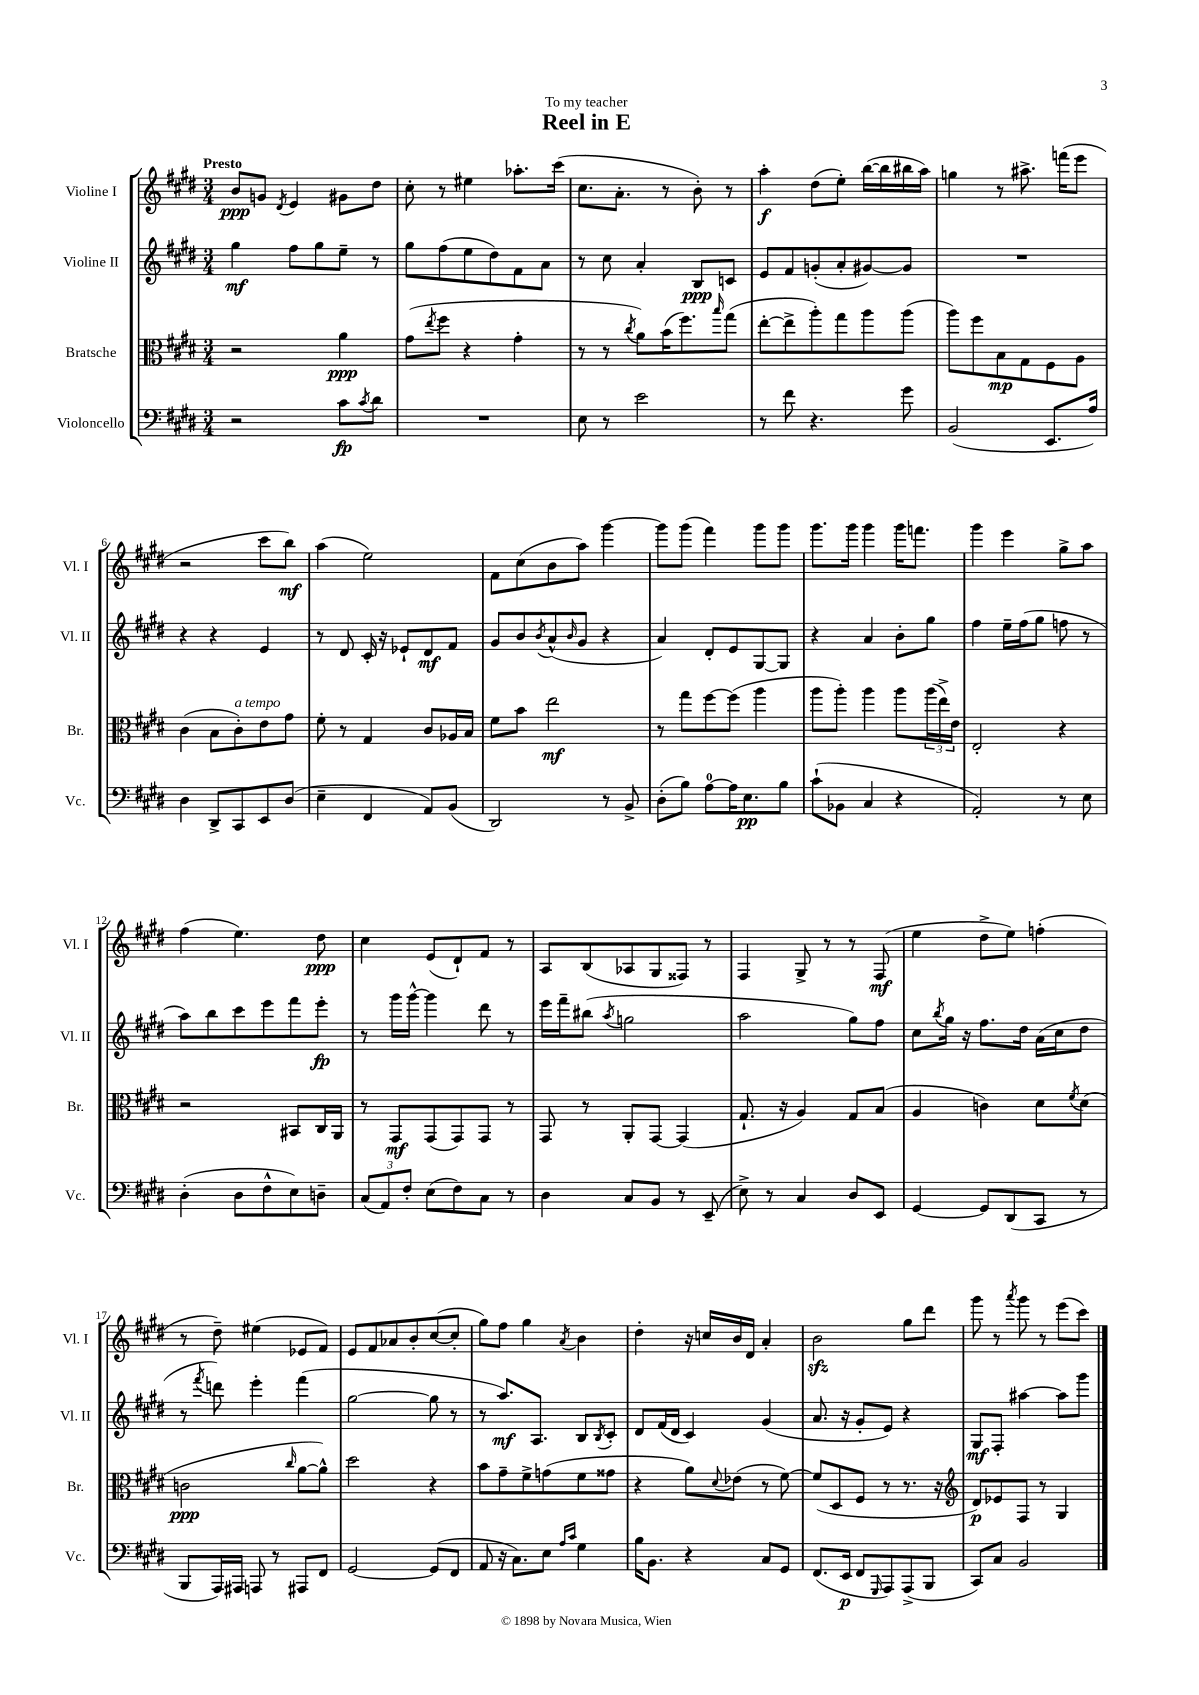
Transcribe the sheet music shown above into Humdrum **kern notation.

**kern	**kern	**kern	**kern
*staff4	*staff3	*staff2	*staff1
*clefF4	*clefC3	*clefG2	*clefG2
*k[f#c#g#d#]	*k[f#c#g#d#]	*k[f#c#g#d#]	*k[f#c#g#d#]
*M3/4	*M3/4	*M3/4	*M3/4
2r	2r	4gg#	8b
.	.	.	8g
.	.	.	8qd#
.	.	8ff#	4e
.	.	8gg#	.
8c#	4a	8ee~	8g#
8qc#	.	.	.
8d#	.	8r	8dd#
=	=	=	=
2.r	(8g#	8gg#	8cc#'
.	8qee	.	.
.	8ff#	(8ff#	8r
.	4r	8ee	4ee#
.	.	8dd#)	.
.	4g#'	8f#	8.aa-'
.	.	8a	.
.	.	.	(16ccc#
=	=	=	=
8E	8r	8r	8.cc#
8r	8r	8cc#	.
.	.	.	8.a'
.	8qcc#	.	.
2e	8a)	4a'	.
.	(16b	.	8r
.	8.ff#)	.	.
.	.	8B	8b')
.	16qqbb	.	.
.	(8gg#	8c	8r
=	=	=	=
8r	[8ee'	8e	4aa'
8f#	8ee^]	8f#	.
4.r	8aa')	(8g'	(8dd#
.	8gg#	8a'	8ee')
.	8aa	[8g#)	([16bb
.	.	.	16bb]
8g#	(8aa	8g#]	16bb#
.	.	.	16aa)
=	=	=	=
(2BB	8aa)	2.r	4gg
.	8ff#	.	.
.	8B	.	8r
.	8G#	.	8.aa#^
8.EE	8F#	.	.
.	.	.	(16fff
.	8A	.	8eee
16A)	.	.	.
=	=	=	=
4D#	(4c#	4r	2r
8DD#^	8B	4r	.
8CC#	8c#')	.	.
8EE	8e	4e	8ccc#
(8D#	8g#	.	8bb)
=	=	=	=
4E~	8f#'	8r	(4aa
.	8r	8d#	.
4FF#	4G#	16c#'	2ee)
.	.	16r	.
.	.	8e-`	.
8AA)	8c#	8d#	.
(8BB	16A-	8f#	.
.	16B	.	.
=	=	=	=
2DD#)	8f#	8g#	8f#
.	8b	8b	(8cc#
.	.	8qb	.
.	2ee	(8a^^	8b
.	.	16qqb	.
.	.	8g#	8aa)
8r	.	4r	[4ggg#
8BB^	.	.	.
=	=	=	=
(8D#'	8r	4a)	8ggg#]
8B)	8gg#	.	(8ggg#
[8A	[8ff#	8d#'	4fff#)
16A]	(8ff#]	8e	.
8.E	.	.	.
.	4aa	[8G#	8ggg#
8B	.	8G#]	8ggg#
=	=	=	=
(8c#`	8aa	4r	8.ggg#
8BB-	8aa')	.	.
.	.	.	16ggg#
4C#	4aa	4a	4ggg#
4r	8aa	8b'	16ggg#
.	.	.	8.fff
.	(24aa	8gg#	.
.	24ee^)	.	.
.	24e	.	.
=	=	=	=
2AA')	2E'	4ff#	4ggg#
.	.	16ee~	4eee
.	.	(16ff#	.
.	.	8gg#	.
8r	4r	8ff	8gg#^
8E	.	8r	8aa
=	=	=	=
(4D#'	2r	8aa)	(4ff#
.	.	8bb	.
8D#	.	8ccc#	4.ee)
8F#^^	.	8eee	.
8E)	8BB#	8fff#	.
8D~	16C#	8eee'	8dd#
.	16AA	.	.
=	=	=	=
(12C#	8r	8r	4cc#
12AA)	.	.	.
.	8GG#	16ggg#	.
12F#'	.	.	.
.	.	[16ggg#^^	.
(8E	(8GG#	4ggg#]	(8e
8F#)	8GG#)	.	8d#`)
8C#	8GG#	8ddd#	8f#
8r	8r	8r	8r
=	=	=	=
4D#	8GG#	16eee	8A
.	.	16fff#~	.
.	8r	(8bb#	(8B
.	.	8qaa	.
8C#	8AA'	2gg	8A-
8BB	[8GG#	.	8G#
8r	(4GG#]	.	8F##)
(8EE~	.	.	8r
=	=	=	=
8E^)	8.G#`	2aa	4F#
8r	.	.	.
.	16r	.	.
4C#	4A)	.	8G#^
.	.	.	8r
8D#	8G#	8gg#)	8r
8EE	(8B	8ff#	(8F#
=	=	=	=
[4GG#	4A	8cc#	4ee
.	.	8qbb	.
.	.	16gg#	.
.	.	16r	.
8GG#]	4c)	8.ff#	8dd#^
(8DD#	.	.	8ee)
.	.	16dd#	.
8CC#	8d#	(16a	(4ff'
.	.	16cc#	.
.	8qf#	.	.
8r	(8d#	8dd#	.
=	=	=	=
8BBB	2c	8r	8r
.	.	8qfff#	.
16AAA)	.	8ddd)	8dd#~)
16AAA#	.	.	.
8AAA	.	4eee'	(4ee#
8r	.	.	.
.	16qqcc#	.	.
8AAA#	[8a	(4fff#	8e-
8FF#	8a^^])	.	8f#)
=	=	=	=
[2GG#	2dd#	[2gg#	8e
.	.	.	8f#
.	.	.	8a-
.	.	.	8b'
(8GG#]	4r	8gg#]	([8cc#
8FF#	.	8r	8cc#']
=	=	=	=
8AA	8b	8r	8gg#)
16r	8g#~	8.aa)	8ff#
8.C#)	.	.	.
.	8f#^	.	4gg#
.	.	8.A	.
8E	(8g	.	.
16qqA	.	.	.
16qqc#	.	.	8qa
4G#	8f#	8B	4b
.	.	8qB	.
.	8g##	8c#'	.
=	=	=	=
16B	4r	8d#	4dd#'
8.BB	.	.	.
.	.	(16f#	.
.	.	16d#	.
4r	8a)	4c#)	16r
.	.	.	16cc
.	8qqd#	.	.
.	(8e-	.	16b
.	.	.	16d#
8C#	8r	(4g#	4a'
8GG#	[8f#)	.	.
=	=	=	=
(8.FF#	(8f#]	8.a	2b
.	8D#	.	.
16EE	.	16r	.
8FF#	8F#	8g#'	.
16qqGGG#	.	.	.
8AAA)	8r	8e)	.
(8AAA^	8.r	4r	8gg#
8BBB	.	.	8ddd#
.	16r	.	.
=	=	=	=
*	*clefG2	*	*
8CC#)	8d#)	8G#	8ggg#
8C#	8e-	8F#'	8r
.	.	.	8qaaa
2BB	8F#	[4aa#	8ggg#
.	8r	.	8r
.	4G#	8aa#]	(8eee
.	.	8ggg#	8ccc#)
==	==	==	==
*-	*-	*-	*-
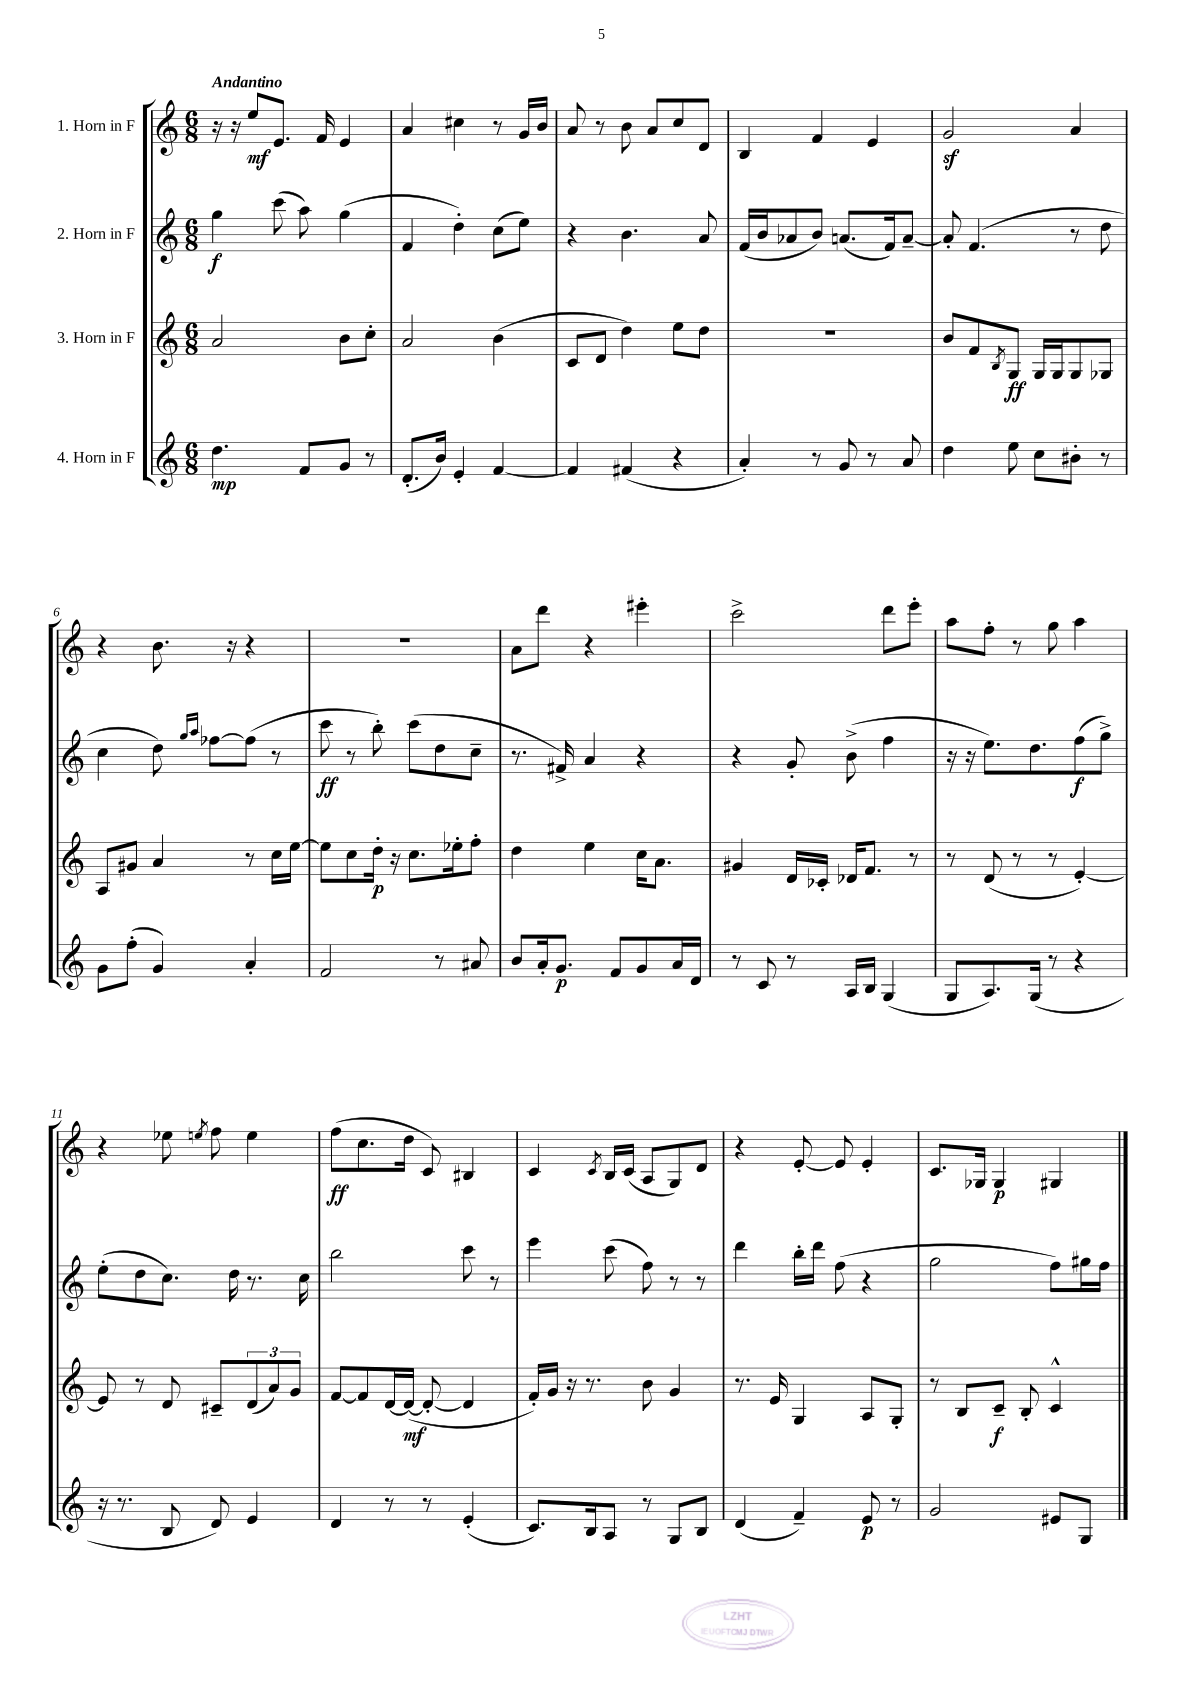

★ ★ ★ ★ ★

== DIRECTION ==
Pull out each line in the records above that contains the string "kern", and copy those lines.

== ANSWER TO THE PROBLEM ==
Transcribe the sheet music shown above into Humdrum **kern notation.
**kern	**kern	**kern	**kern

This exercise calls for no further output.